Examine the records below and count how many lines contain the string "yellow". Give only the number.

═════ DATA IN THIS EXERCISE

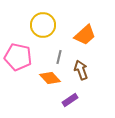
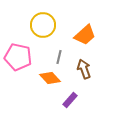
brown arrow: moved 3 px right, 1 px up
purple rectangle: rotated 14 degrees counterclockwise
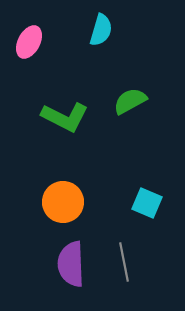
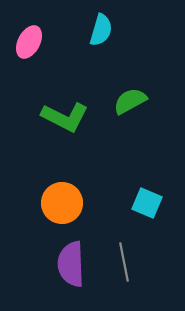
orange circle: moved 1 px left, 1 px down
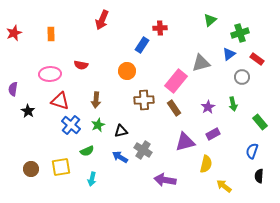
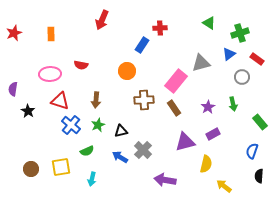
green triangle: moved 1 px left, 3 px down; rotated 48 degrees counterclockwise
gray cross: rotated 12 degrees clockwise
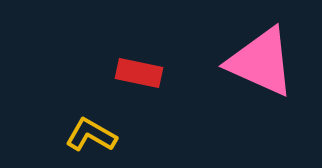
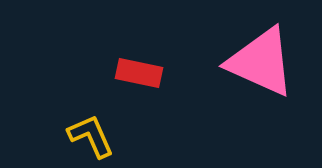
yellow L-shape: moved 1 px down; rotated 36 degrees clockwise
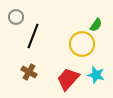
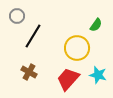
gray circle: moved 1 px right, 1 px up
black line: rotated 10 degrees clockwise
yellow circle: moved 5 px left, 4 px down
cyan star: moved 2 px right
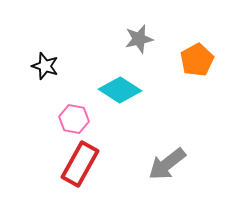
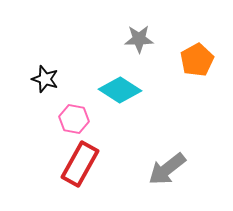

══════════

EXERCISE RESPONSE: 2